[Start of Attachment]
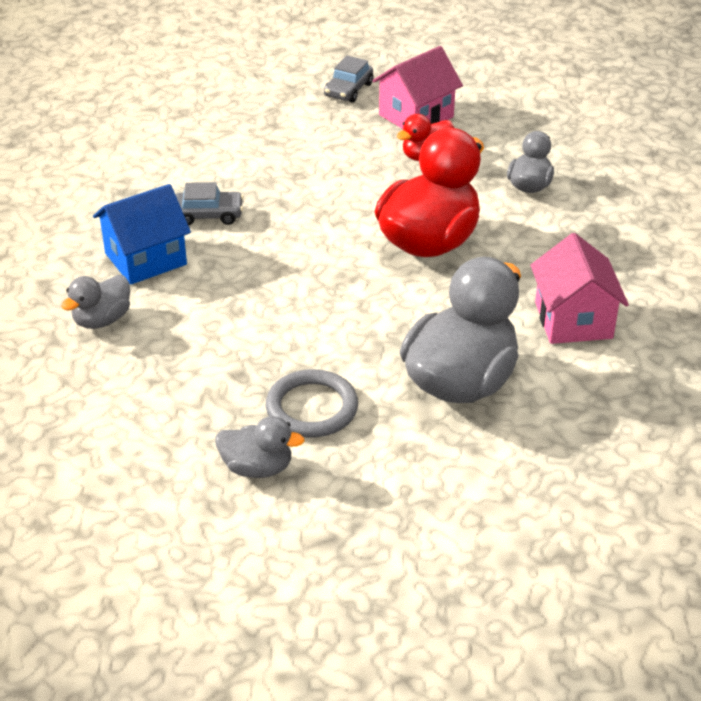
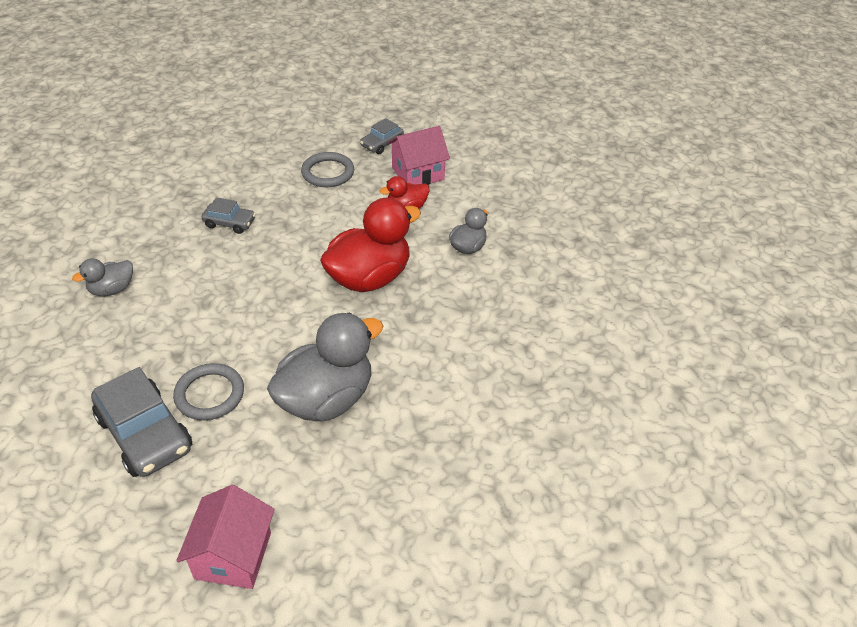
camera: 15 degrees right, 5 degrees up
blue house [93,184,191,285] -> none
grey duck [215,416,305,478] -> grey car [91,367,192,477]
pink house [530,233,629,344] -> pink house moved to [176,485,275,589]
none -> grey ring [301,152,354,187]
[End of Attachment]
Please copy the data above exactly, omitting the pictures.

*Response to the task*
camera: 15 degrees right, 5 degrees up
blue house [93,184,191,285] -> none
grey duck [215,416,305,478] -> grey car [91,367,192,477]
pink house [530,233,629,344] -> pink house moved to [176,485,275,589]
none -> grey ring [301,152,354,187]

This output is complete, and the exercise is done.